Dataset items
###

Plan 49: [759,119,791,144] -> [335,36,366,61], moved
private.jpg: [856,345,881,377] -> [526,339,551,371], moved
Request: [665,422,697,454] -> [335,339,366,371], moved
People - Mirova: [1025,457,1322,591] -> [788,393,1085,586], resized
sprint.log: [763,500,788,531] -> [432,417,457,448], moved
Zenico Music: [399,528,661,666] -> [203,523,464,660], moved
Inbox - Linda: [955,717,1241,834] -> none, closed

###

→ Assignment: The full set of records must be transcribed character for character.

→ Your solution:
Plan 49: [759,119,791,144] -> [335,36,366,61], moved
private.jpg: [856,345,881,377] -> [526,339,551,371], moved
Request: [665,422,697,454] -> [335,339,366,371], moved
People - Mirova: [1025,457,1322,591] -> [788,393,1085,586], resized
sprint.log: [763,500,788,531] -> [432,417,457,448], moved
Zenico Music: [399,528,661,666] -> [203,523,464,660], moved
Inbox - Linda: [955,717,1241,834] -> none, closed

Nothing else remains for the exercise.